■ EXERCISE AIM ■
No pictures go in the copy. Restate, word for word, each line from the one containing "pink fork: 4 -> 3" through the last line below.
Start of PROVIDED RECORDS
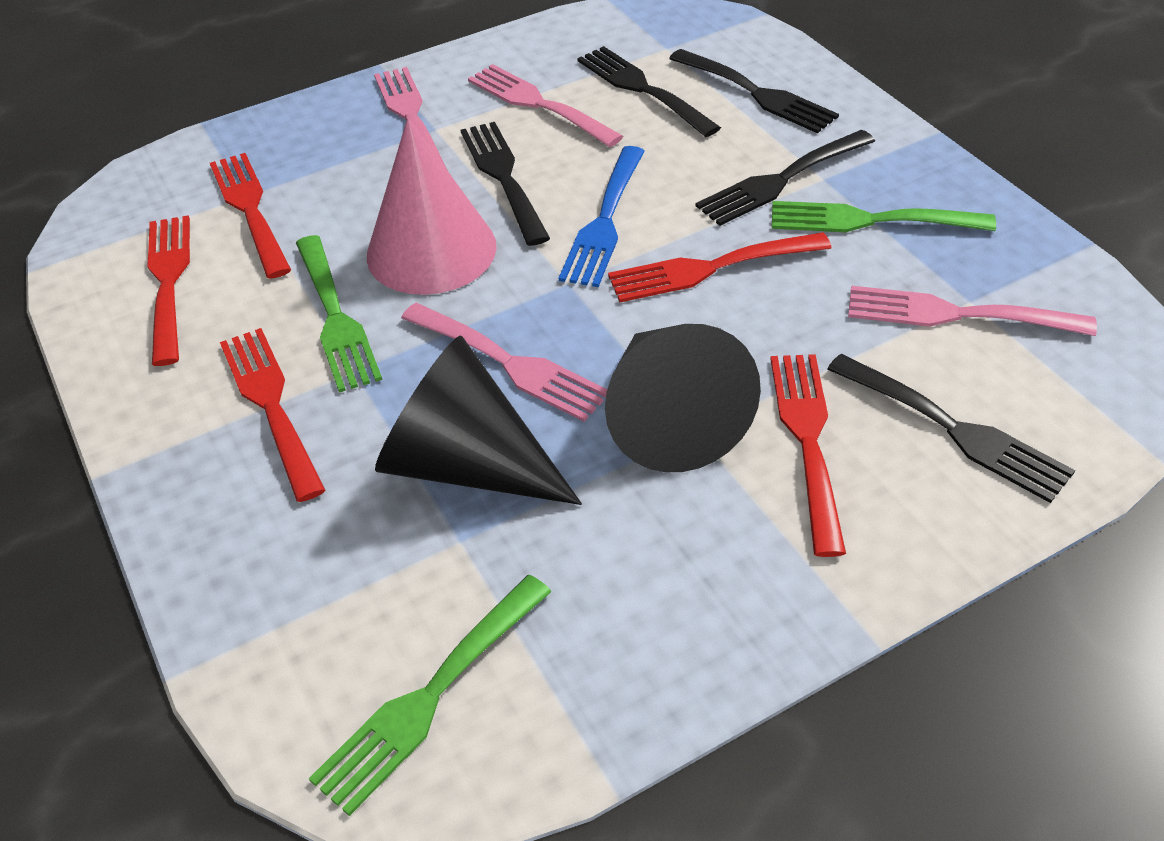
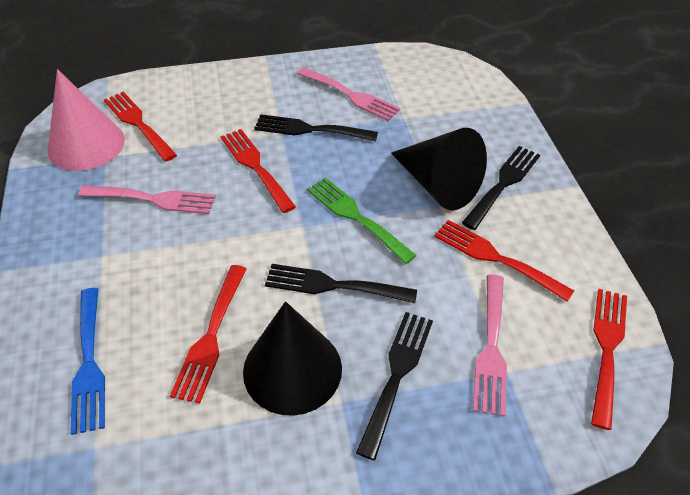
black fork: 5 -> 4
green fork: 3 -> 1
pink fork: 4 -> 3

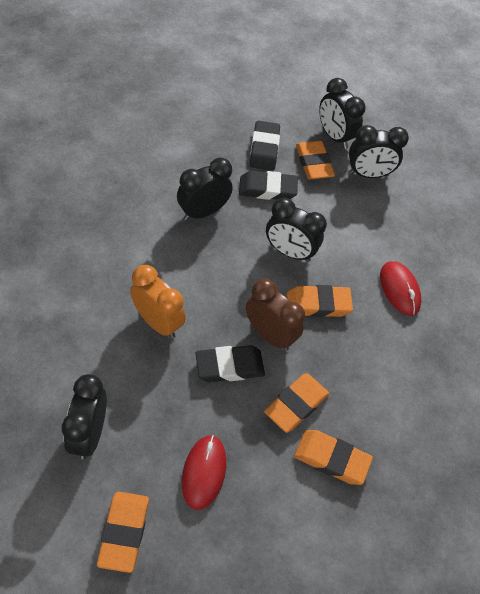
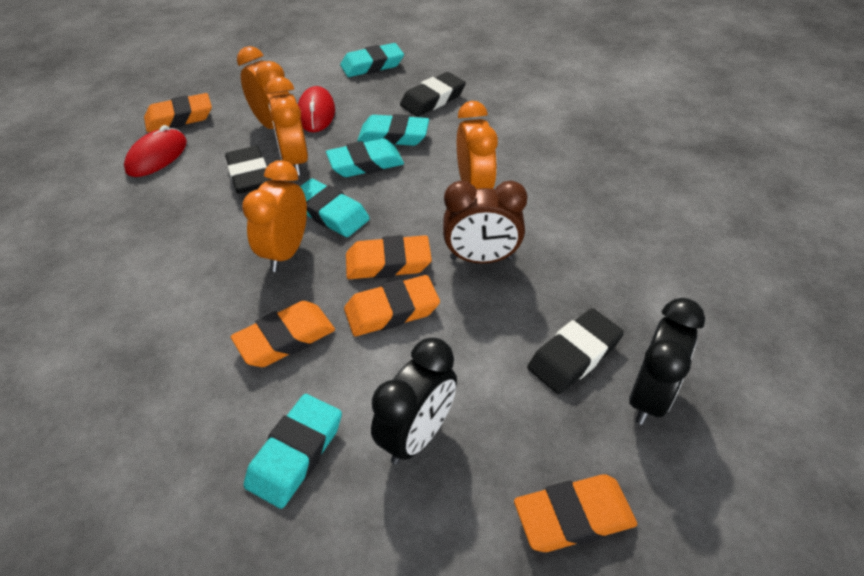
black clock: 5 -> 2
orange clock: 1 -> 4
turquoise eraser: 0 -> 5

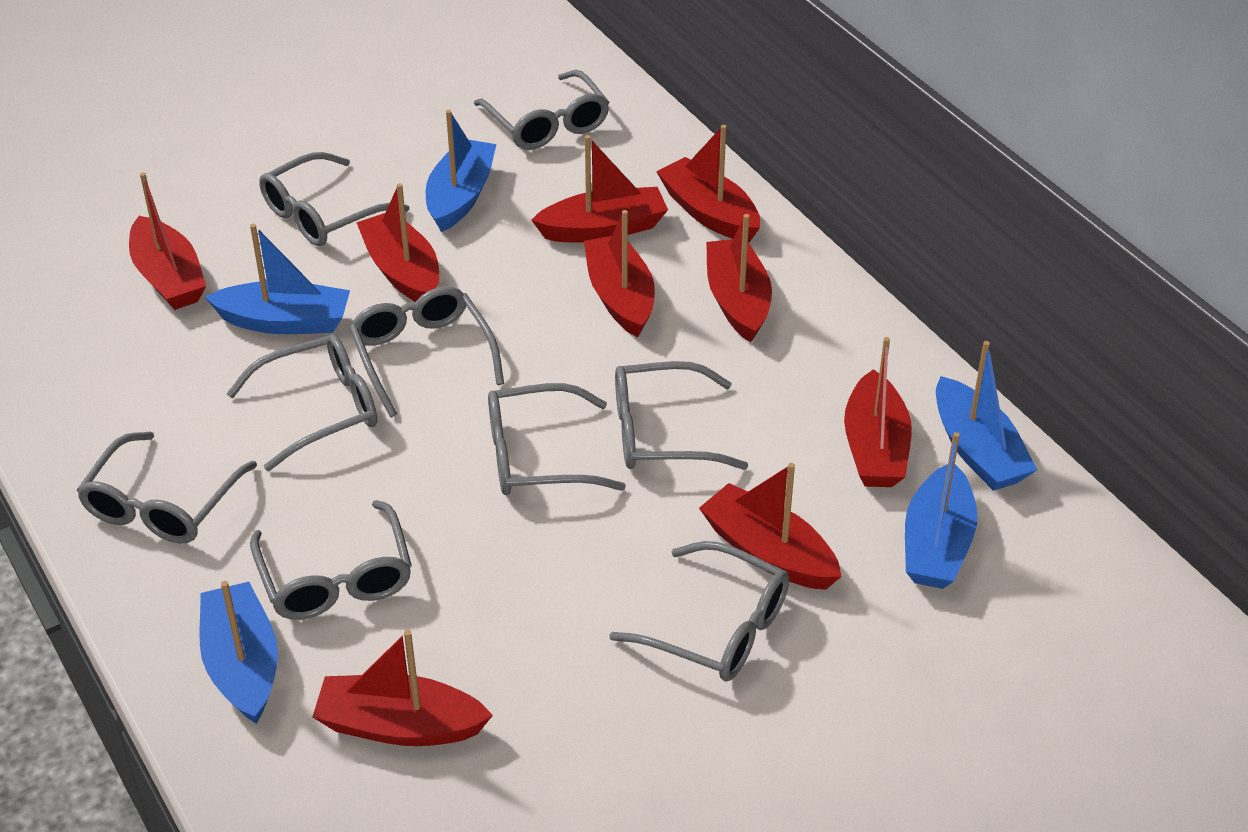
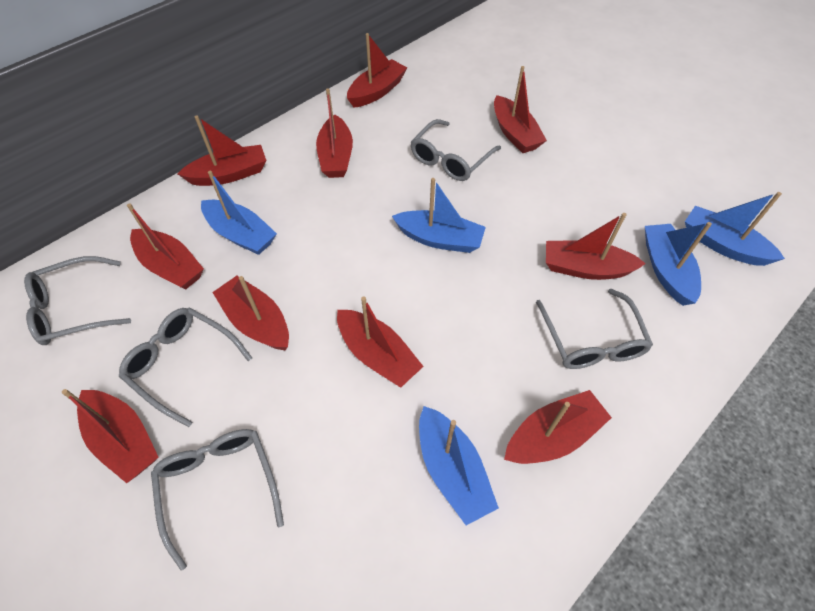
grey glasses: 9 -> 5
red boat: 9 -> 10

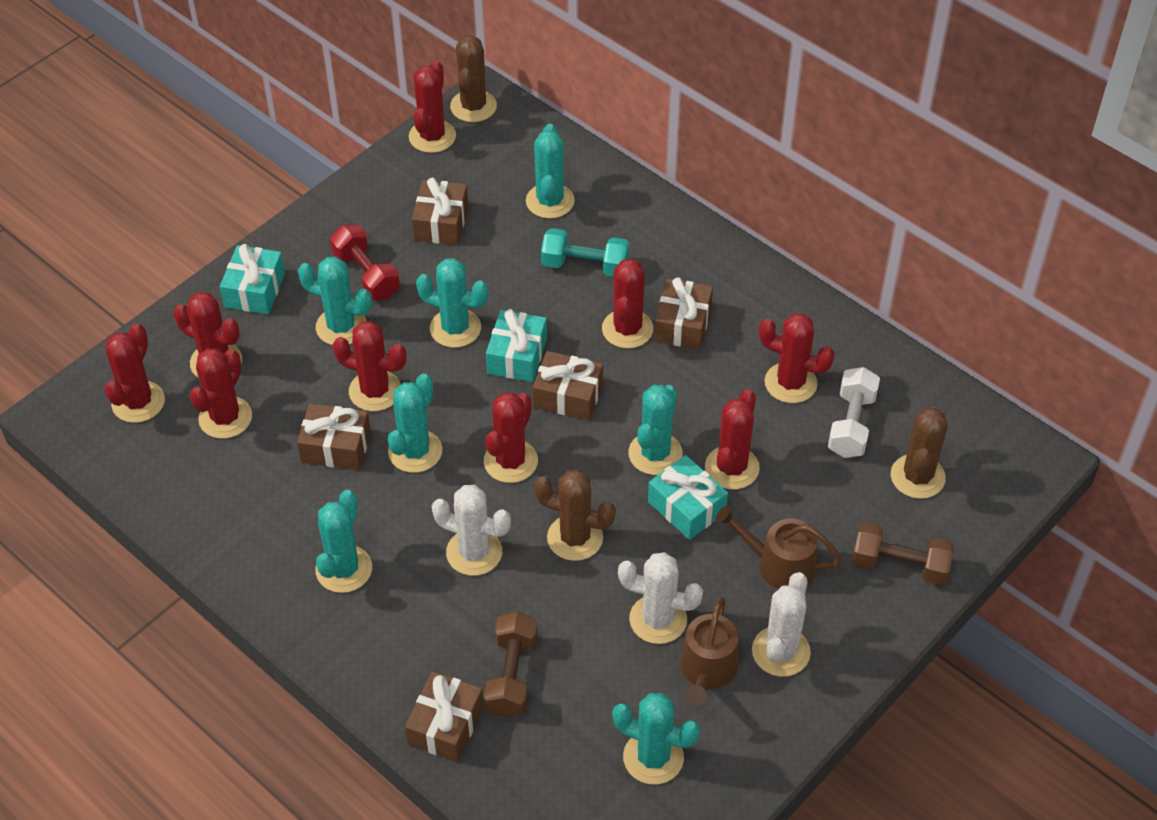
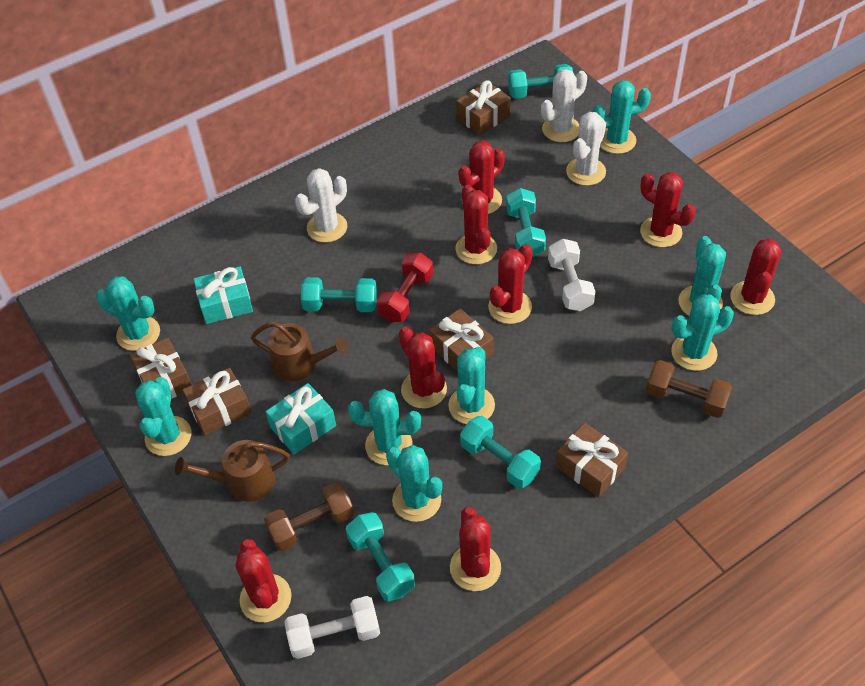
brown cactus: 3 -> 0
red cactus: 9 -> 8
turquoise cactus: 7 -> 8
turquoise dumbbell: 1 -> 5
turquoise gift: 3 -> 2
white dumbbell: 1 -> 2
End of PROVIDED RECORDS
■ ANSWER FOR THE TASK ■
pink fork: 4 -> 3

black clock: 5 -> 2
orange clock: 1 -> 4
turquoise eraser: 0 -> 5

grey glasses: 9 -> 5
red boat: 9 -> 10

brown cactus: 3 -> 0
red cactus: 9 -> 8
turquoise cactus: 7 -> 8
turquoise dumbbell: 1 -> 5
turquoise gift: 3 -> 2
white dumbbell: 1 -> 2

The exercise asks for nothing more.